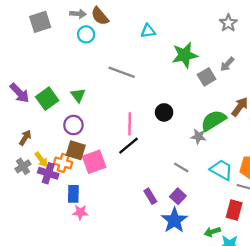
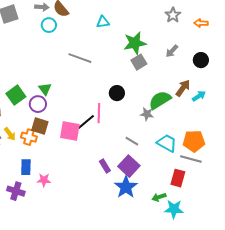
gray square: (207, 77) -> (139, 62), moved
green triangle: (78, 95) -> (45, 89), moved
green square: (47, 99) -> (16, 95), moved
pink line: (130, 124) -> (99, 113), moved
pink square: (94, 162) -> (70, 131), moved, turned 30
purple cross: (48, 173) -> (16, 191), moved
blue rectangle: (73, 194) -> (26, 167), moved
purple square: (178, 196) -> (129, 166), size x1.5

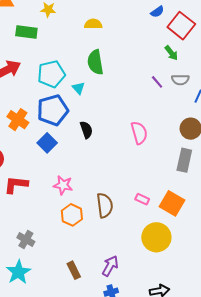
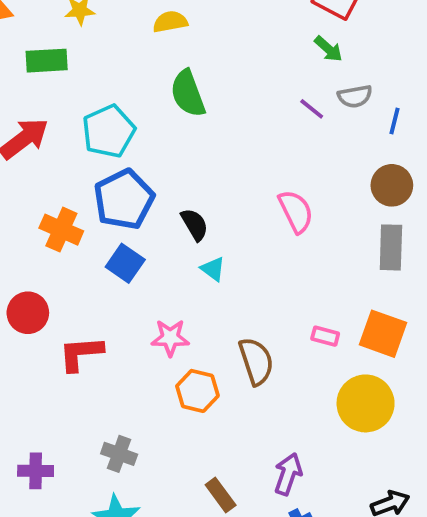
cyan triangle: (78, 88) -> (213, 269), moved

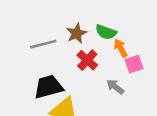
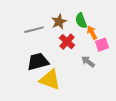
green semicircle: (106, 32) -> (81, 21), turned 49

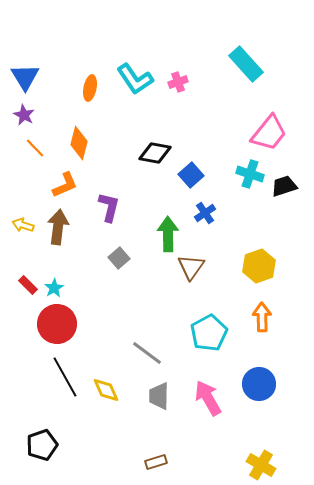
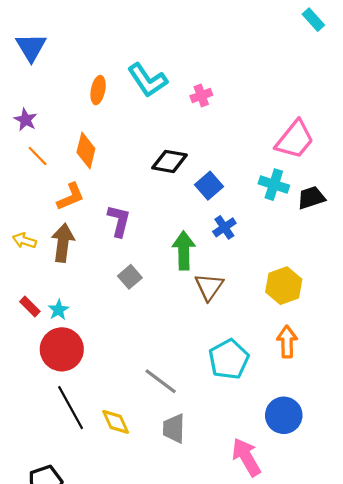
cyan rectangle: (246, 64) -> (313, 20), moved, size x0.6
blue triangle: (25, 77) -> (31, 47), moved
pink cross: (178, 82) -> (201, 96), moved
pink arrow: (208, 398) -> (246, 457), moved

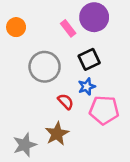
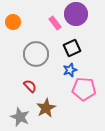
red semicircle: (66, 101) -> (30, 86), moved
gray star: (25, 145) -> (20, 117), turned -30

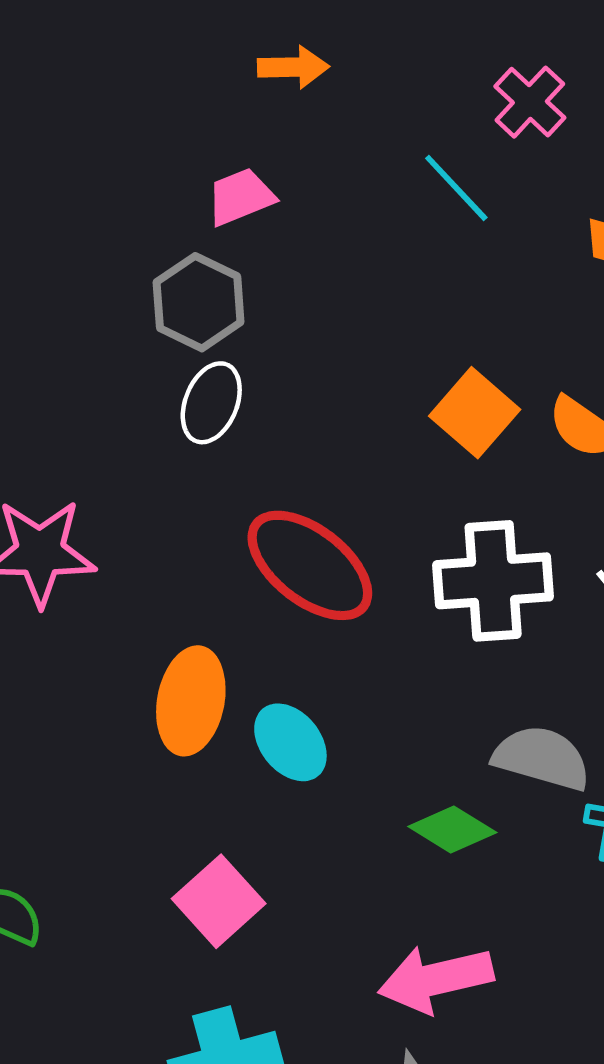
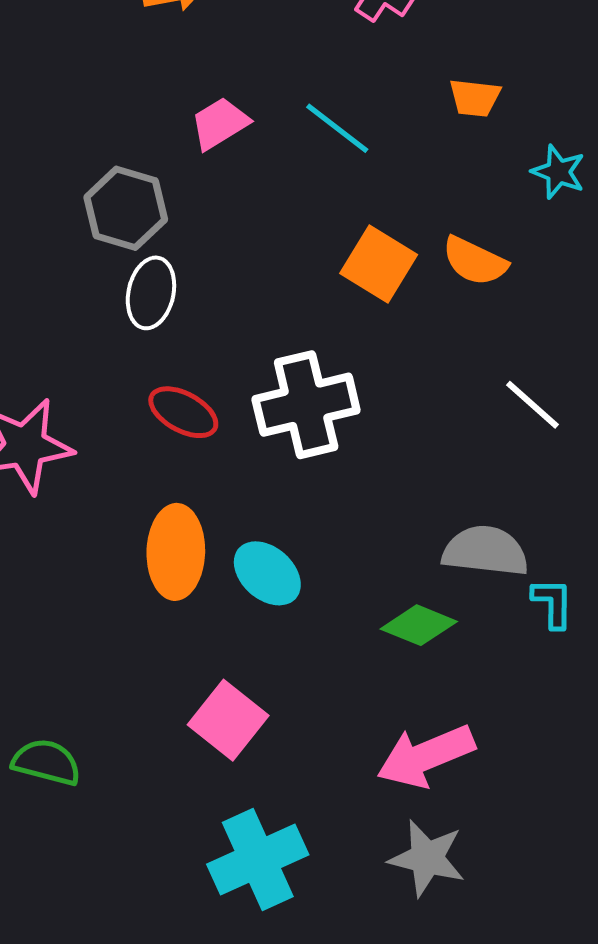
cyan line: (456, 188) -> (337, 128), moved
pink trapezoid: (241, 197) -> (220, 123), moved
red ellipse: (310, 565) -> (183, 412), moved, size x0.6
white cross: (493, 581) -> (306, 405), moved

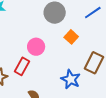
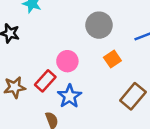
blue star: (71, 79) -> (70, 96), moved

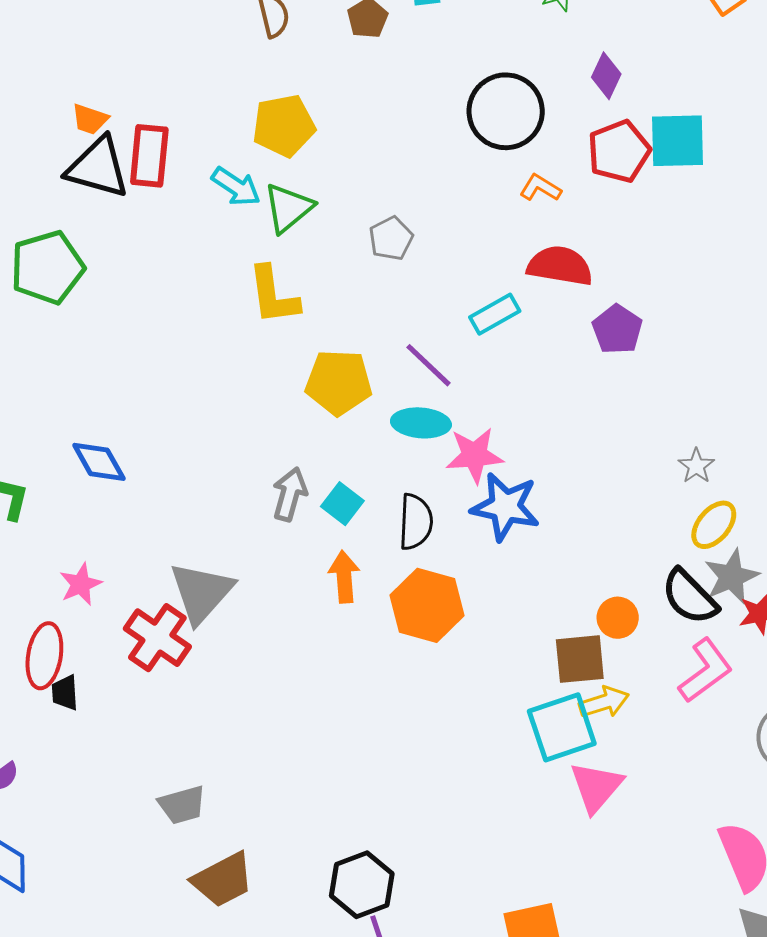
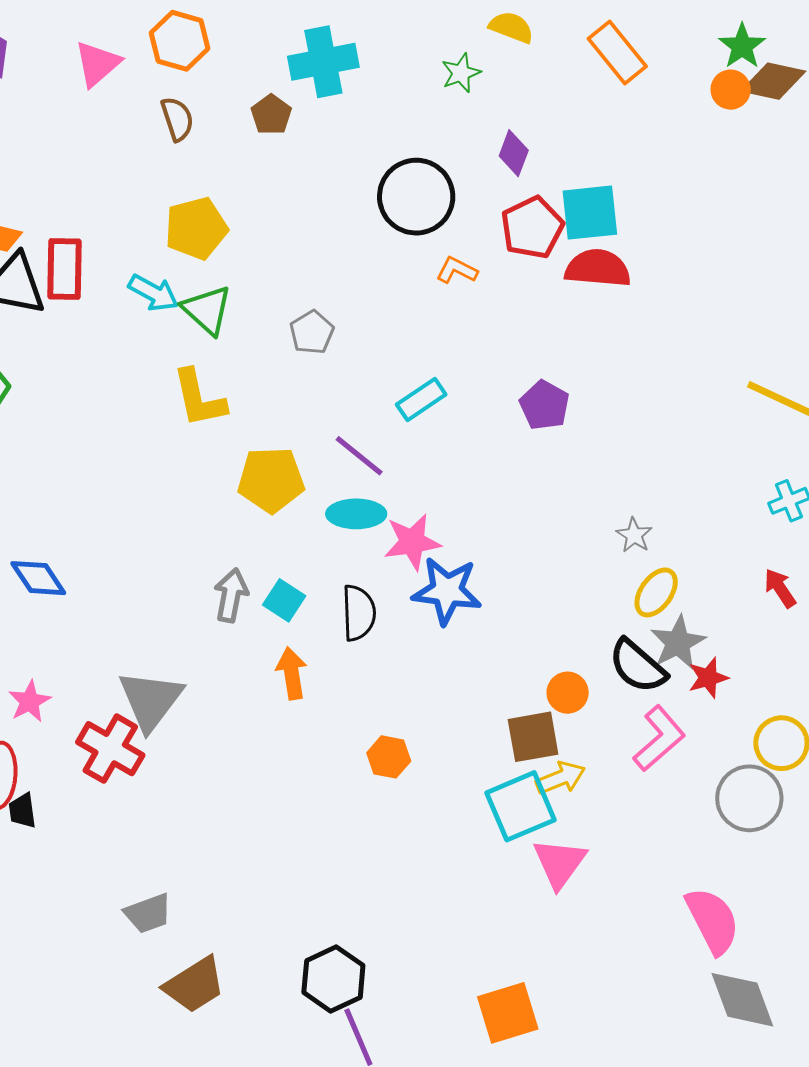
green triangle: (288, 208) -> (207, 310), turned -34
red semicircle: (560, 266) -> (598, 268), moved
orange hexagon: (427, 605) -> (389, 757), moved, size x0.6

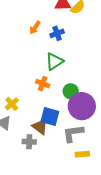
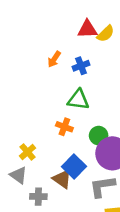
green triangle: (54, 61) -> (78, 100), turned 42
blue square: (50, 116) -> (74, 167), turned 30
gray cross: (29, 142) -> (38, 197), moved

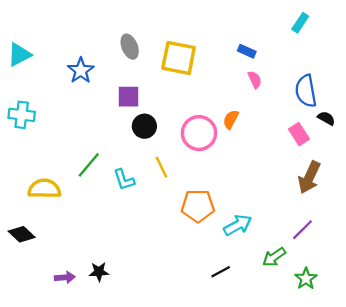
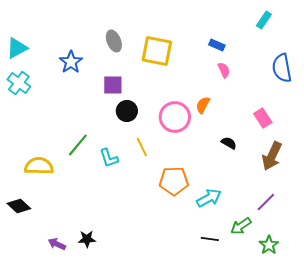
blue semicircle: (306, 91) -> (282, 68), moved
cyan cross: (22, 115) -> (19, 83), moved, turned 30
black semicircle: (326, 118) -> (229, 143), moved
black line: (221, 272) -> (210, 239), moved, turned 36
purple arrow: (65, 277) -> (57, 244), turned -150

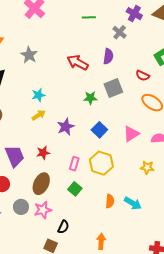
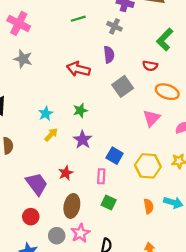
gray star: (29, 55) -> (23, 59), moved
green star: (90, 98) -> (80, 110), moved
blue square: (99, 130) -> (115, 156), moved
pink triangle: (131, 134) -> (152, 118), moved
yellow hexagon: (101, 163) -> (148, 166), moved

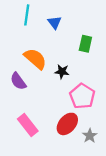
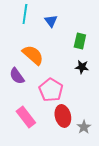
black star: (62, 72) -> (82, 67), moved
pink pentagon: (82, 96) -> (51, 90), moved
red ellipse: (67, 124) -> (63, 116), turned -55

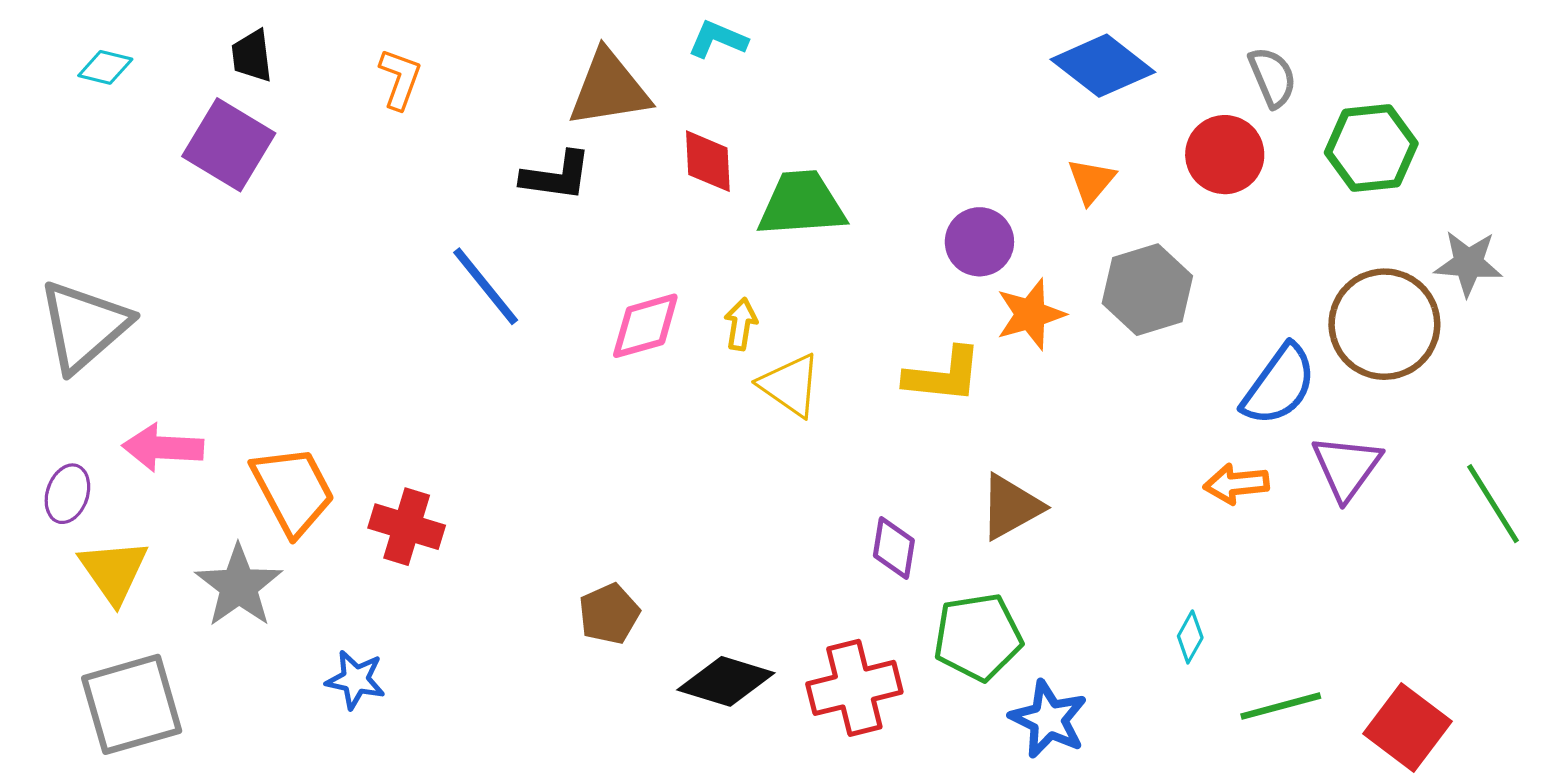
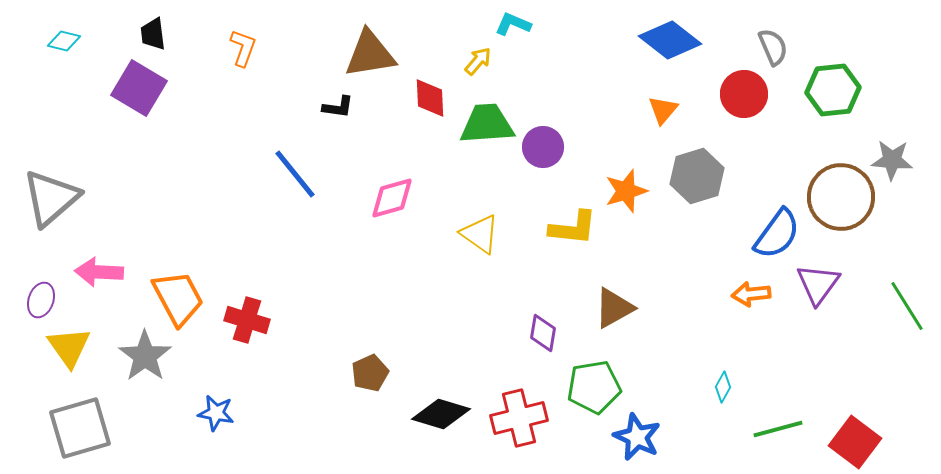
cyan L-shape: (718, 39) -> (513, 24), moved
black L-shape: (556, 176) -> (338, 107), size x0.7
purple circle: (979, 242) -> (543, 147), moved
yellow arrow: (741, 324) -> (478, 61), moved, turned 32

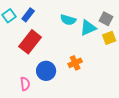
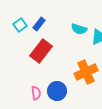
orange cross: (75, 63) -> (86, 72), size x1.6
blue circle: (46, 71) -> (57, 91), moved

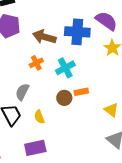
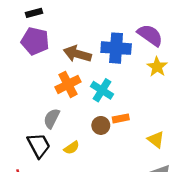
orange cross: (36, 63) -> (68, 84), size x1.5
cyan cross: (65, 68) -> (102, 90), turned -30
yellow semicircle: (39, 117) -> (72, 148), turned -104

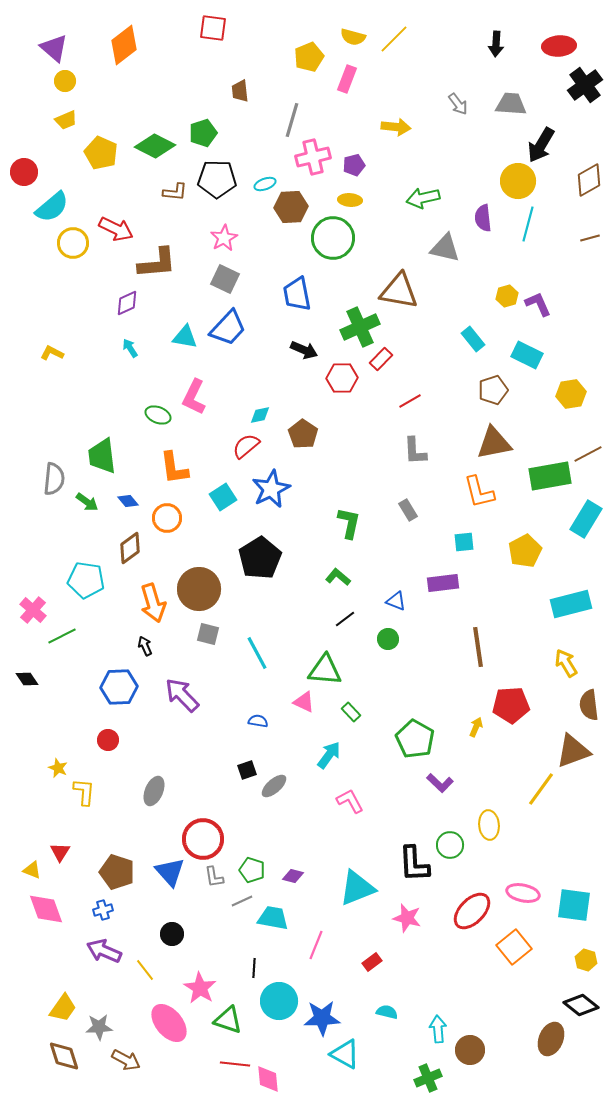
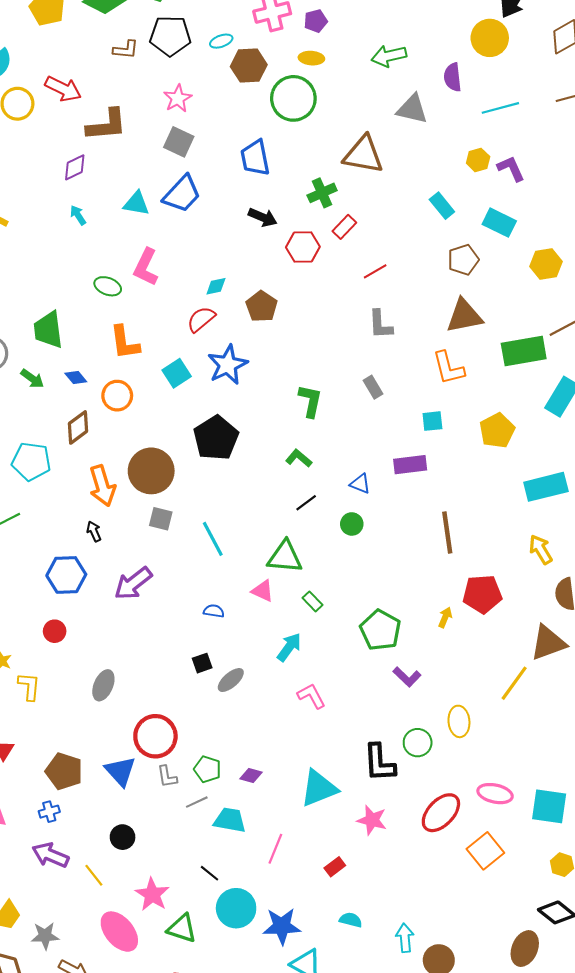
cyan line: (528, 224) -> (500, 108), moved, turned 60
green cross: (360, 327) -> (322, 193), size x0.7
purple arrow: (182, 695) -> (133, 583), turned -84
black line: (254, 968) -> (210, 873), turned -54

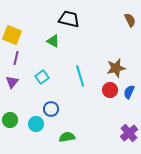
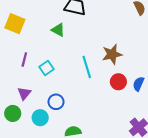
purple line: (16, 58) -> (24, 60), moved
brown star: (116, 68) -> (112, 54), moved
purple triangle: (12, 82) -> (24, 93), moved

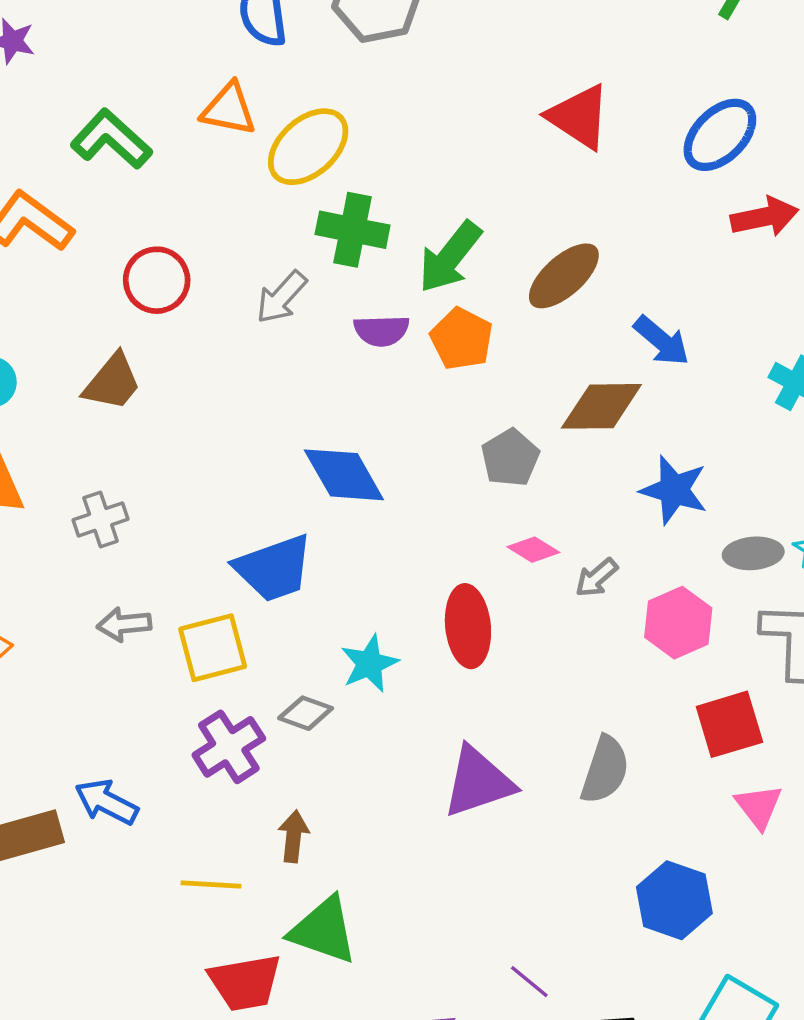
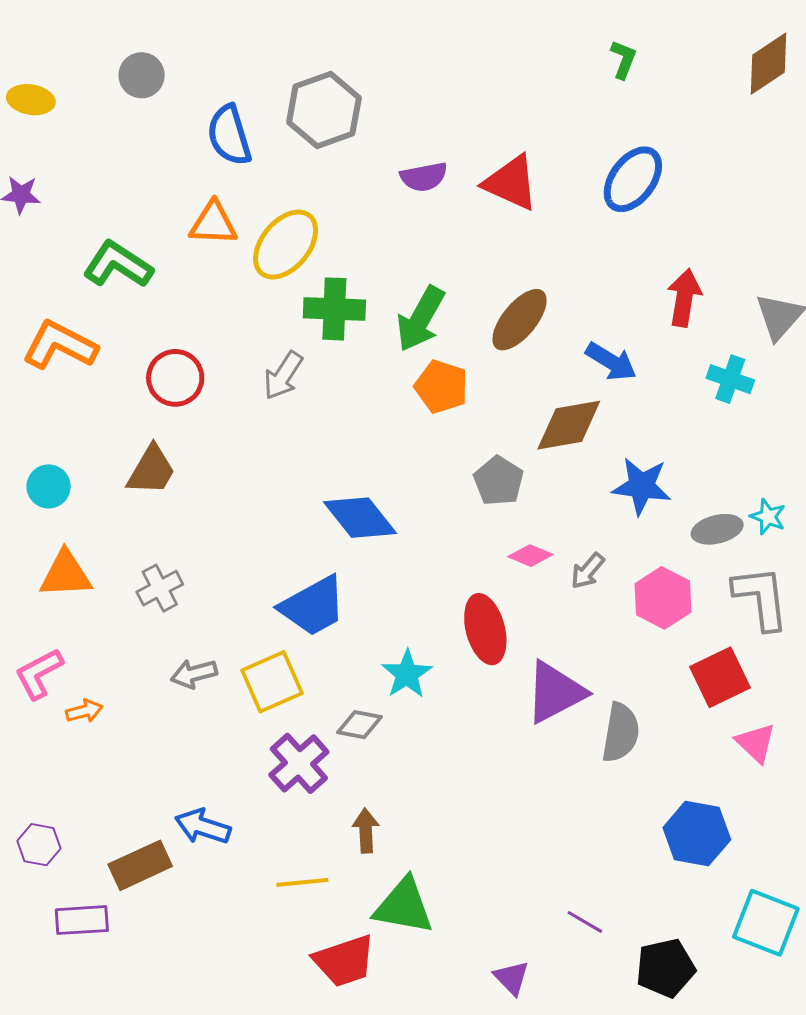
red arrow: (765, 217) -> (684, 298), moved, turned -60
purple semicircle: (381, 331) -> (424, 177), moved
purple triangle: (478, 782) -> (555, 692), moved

=-=-=

● TASK GOAL
Take the lines from the one that contains "yellow semicircle: (39, 117)" down to the last line of the listing above, both included, and set them down exactly, leaving out pictures.

● THE COMPLETED TASK
yellow semicircle: (39, 117) -> (72, 148), turned -104

cyan line: (528, 224) -> (500, 108), moved, turned 60
green cross: (360, 327) -> (322, 193), size x0.7
purple arrow: (182, 695) -> (133, 583), turned -84
black line: (254, 968) -> (210, 873), turned -54

purple line: (16, 58) -> (24, 60), moved
brown star: (116, 68) -> (112, 54), moved
purple triangle: (12, 82) -> (24, 93), moved

red arrow: (765, 217) -> (684, 298), moved, turned -60
purple semicircle: (381, 331) -> (424, 177), moved
purple triangle: (478, 782) -> (555, 692), moved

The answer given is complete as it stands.